=== DATA SUPPLIED ===
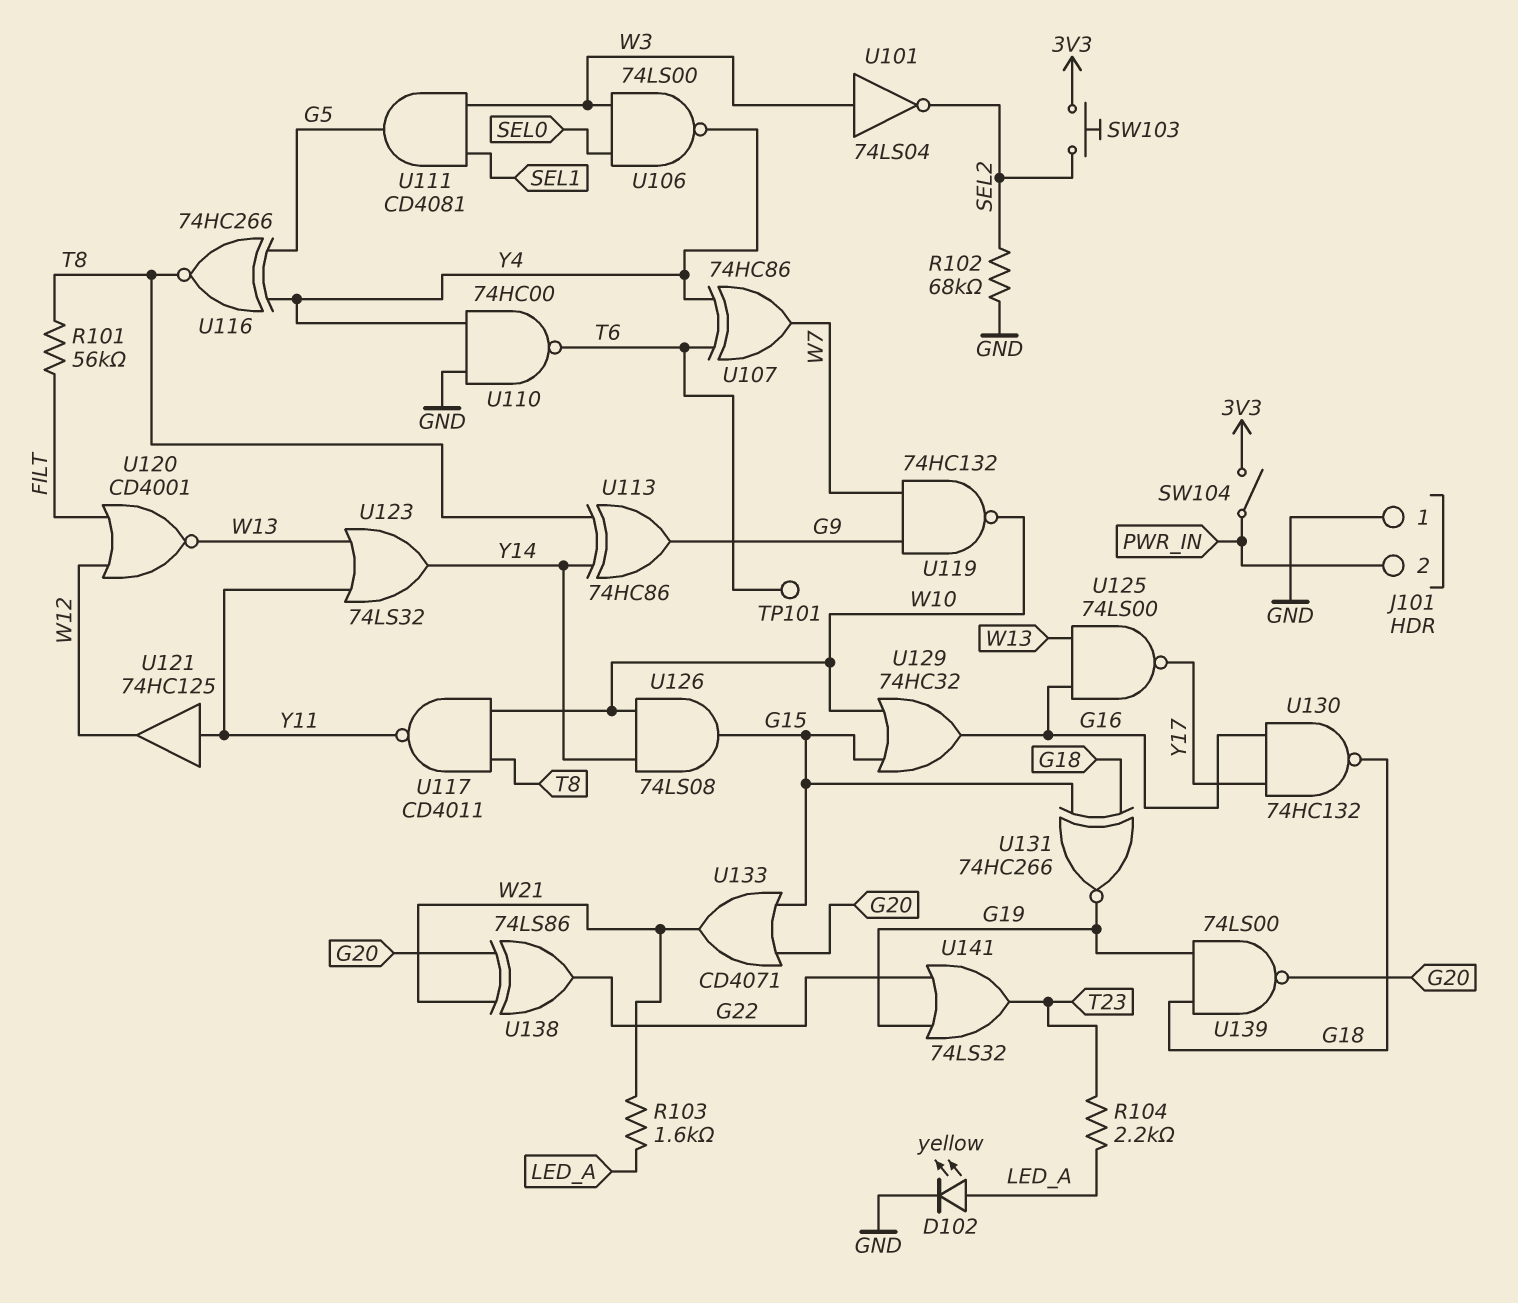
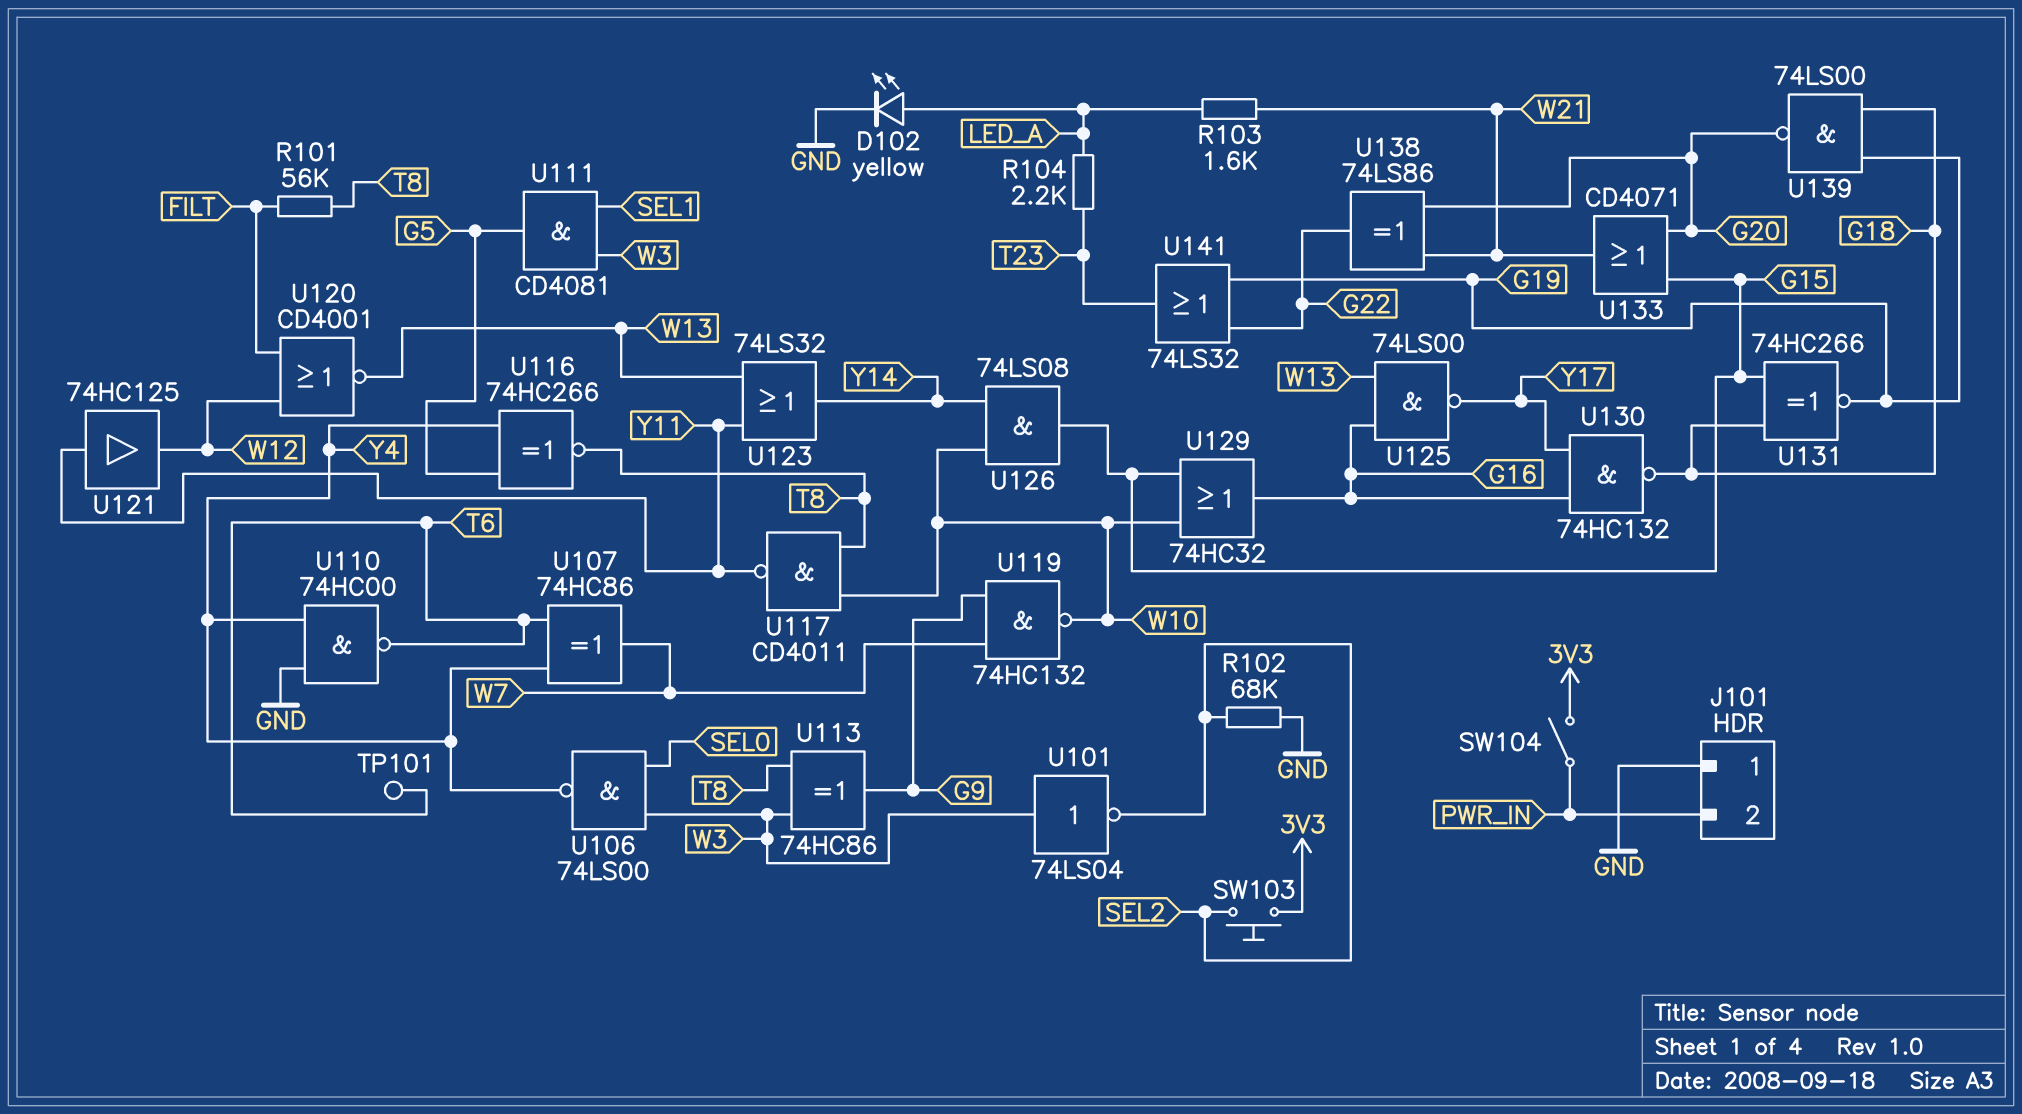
U113: XOR 74HC86 (in T8, in Y14, out G9) -> XOR 74HC86 (in T8, in W3, out G9)

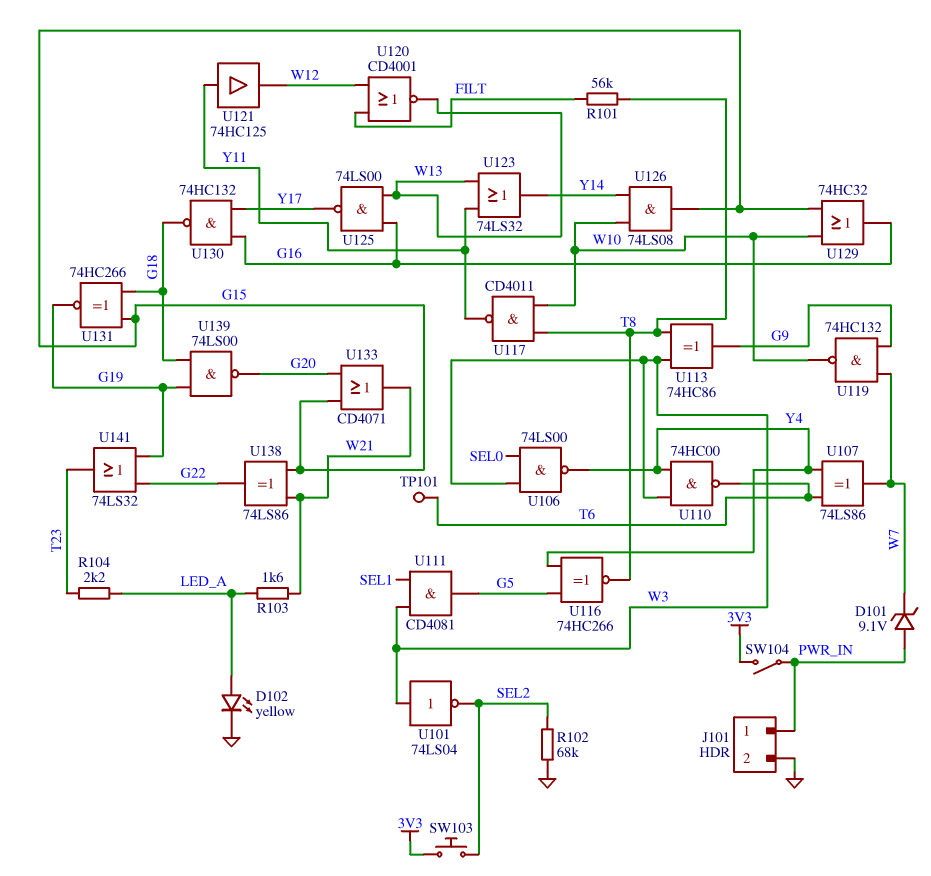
D101: none -> zener 9.1V (A PWR_IN, K W7)
J101 pin 1: GND -> PWR_IN
J101 pin 2: PWR_IN -> GND
U107: XOR 74HC86 (in T6, in Y4, out W7) -> XOR 74LS86 (in T6, in Y4, out W7)
U110: NAND 74HC00 (in GND, in Y4, out T6) -> NAND 74HC00 (in W3, in Y4, out T6)
U138: XOR 74LS86 (in G20, in W21, out G22) -> XOR 74LS86 (in G15, in W21, out G22)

=== TASK DESCRIPTION ===
Once the pictures are set aside, write out each record exactly.

=== OUTPUT OF THE TASK ===
U113: XOR 74HC86 (in T8, in Y14, out G9) -> XOR 74HC86 (in T8, in W3, out G9)

D101: none -> zener 9.1V (A PWR_IN, K W7)
J101 pin 1: GND -> PWR_IN
J101 pin 2: PWR_IN -> GND
U107: XOR 74HC86 (in T6, in Y4, out W7) -> XOR 74LS86 (in T6, in Y4, out W7)
U110: NAND 74HC00 (in GND, in Y4, out T6) -> NAND 74HC00 (in W3, in Y4, out T6)
U138: XOR 74LS86 (in G20, in W21, out G22) -> XOR 74LS86 (in G15, in W21, out G22)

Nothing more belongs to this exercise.